**Your instructions:** In the data below, find the line containing "yellow rectangle: (44, 19) -> (37, 66), moved"; reproduce that line and all subsequent lines exactly, and nothing else.
*** The records ***
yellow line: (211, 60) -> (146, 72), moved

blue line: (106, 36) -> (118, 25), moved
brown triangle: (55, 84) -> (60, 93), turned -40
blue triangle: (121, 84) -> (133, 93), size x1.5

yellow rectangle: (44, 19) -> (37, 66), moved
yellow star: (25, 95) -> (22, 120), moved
*** End of The records ***
**Expected output:**
yellow rectangle: (44, 19) -> (37, 66), moved
yellow star: (25, 95) -> (22, 120), moved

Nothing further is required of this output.